*** Opening Given entries ***

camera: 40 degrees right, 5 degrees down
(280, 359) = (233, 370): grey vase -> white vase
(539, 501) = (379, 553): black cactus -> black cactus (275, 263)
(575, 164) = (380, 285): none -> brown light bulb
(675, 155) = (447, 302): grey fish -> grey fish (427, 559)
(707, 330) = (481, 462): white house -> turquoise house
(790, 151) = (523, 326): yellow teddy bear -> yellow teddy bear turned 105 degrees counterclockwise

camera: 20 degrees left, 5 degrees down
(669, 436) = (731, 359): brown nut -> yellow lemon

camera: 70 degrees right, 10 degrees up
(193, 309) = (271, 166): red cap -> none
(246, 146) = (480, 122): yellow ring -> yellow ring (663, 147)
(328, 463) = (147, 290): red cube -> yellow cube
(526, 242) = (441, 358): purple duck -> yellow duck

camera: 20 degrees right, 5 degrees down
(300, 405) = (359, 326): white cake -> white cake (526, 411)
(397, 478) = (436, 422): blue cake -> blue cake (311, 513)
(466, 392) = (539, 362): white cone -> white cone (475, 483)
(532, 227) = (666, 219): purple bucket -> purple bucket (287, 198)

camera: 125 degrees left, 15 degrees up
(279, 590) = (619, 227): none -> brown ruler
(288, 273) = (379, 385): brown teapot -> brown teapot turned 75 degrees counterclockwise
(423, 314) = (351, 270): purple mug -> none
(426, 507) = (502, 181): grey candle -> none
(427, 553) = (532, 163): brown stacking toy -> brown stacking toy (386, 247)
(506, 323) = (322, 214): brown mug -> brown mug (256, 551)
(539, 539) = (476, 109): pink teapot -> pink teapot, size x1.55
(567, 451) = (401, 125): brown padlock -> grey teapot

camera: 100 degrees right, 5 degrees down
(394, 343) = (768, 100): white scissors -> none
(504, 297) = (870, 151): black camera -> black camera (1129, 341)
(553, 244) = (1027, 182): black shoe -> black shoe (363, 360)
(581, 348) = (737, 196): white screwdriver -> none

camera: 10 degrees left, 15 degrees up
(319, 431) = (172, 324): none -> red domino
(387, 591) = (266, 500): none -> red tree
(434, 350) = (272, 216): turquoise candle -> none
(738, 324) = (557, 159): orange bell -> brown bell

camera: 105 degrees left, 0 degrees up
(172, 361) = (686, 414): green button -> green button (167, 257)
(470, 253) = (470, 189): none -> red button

*** Closing Given entries ***

**What is expected:** What you return should be the records above, repeated exactly.

**Answer to this exercise:**
camera: 40 degrees right, 5 degrees down
(280, 359) = (233, 370): grey vase -> white vase
(539, 501) = (379, 553): black cactus -> black cactus (275, 263)
(575, 164) = (380, 285): none -> brown light bulb
(675, 155) = (447, 302): grey fish -> grey fish (427, 559)
(707, 330) = (481, 462): white house -> turquoise house
(790, 151) = (523, 326): yellow teddy bear -> yellow teddy bear turned 105 degrees counterclockwise

camera: 20 degrees left, 5 degrees down
(669, 436) = (731, 359): brown nut -> yellow lemon

camera: 70 degrees right, 10 degrees up
(193, 309) = (271, 166): red cap -> none
(246, 146) = (480, 122): yellow ring -> yellow ring (663, 147)
(328, 463) = (147, 290): red cube -> yellow cube
(526, 242) = (441, 358): purple duck -> yellow duck

camera: 20 degrees right, 5 degrees down
(300, 405) = (359, 326): white cake -> white cake (526, 411)
(397, 478) = (436, 422): blue cake -> blue cake (311, 513)
(466, 392) = (539, 362): white cone -> white cone (475, 483)
(532, 227) = (666, 219): purple bucket -> purple bucket (287, 198)

camera: 125 degrees left, 15 degrees up
(279, 590) = (619, 227): none -> brown ruler
(288, 273) = (379, 385): brown teapot -> brown teapot turned 75 degrees counterclockwise
(423, 314) = (351, 270): purple mug -> none
(426, 507) = (502, 181): grey candle -> none
(427, 553) = (532, 163): brown stacking toy -> brown stacking toy (386, 247)
(506, 323) = (322, 214): brown mug -> brown mug (256, 551)
(539, 539) = (476, 109): pink teapot -> pink teapot, size x1.55
(567, 451) = (401, 125): brown padlock -> grey teapot

camera: 100 degrees right, 5 degrees down
(394, 343) = (768, 100): white scissors -> none
(504, 297) = (870, 151): black camera -> black camera (1129, 341)
(553, 244) = (1027, 182): black shoe -> black shoe (363, 360)
(581, 348) = (737, 196): white screwdriver -> none

camera: 10 degrees left, 15 degrees up
(319, 431) = (172, 324): none -> red domino
(387, 591) = (266, 500): none -> red tree
(434, 350) = (272, 216): turquoise candle -> none
(738, 324) = (557, 159): orange bell -> brown bell

camera: 105 degrees left, 0 degrees up
(172, 361) = (686, 414): green button -> green button (167, 257)
(470, 253) = (470, 189): none -> red button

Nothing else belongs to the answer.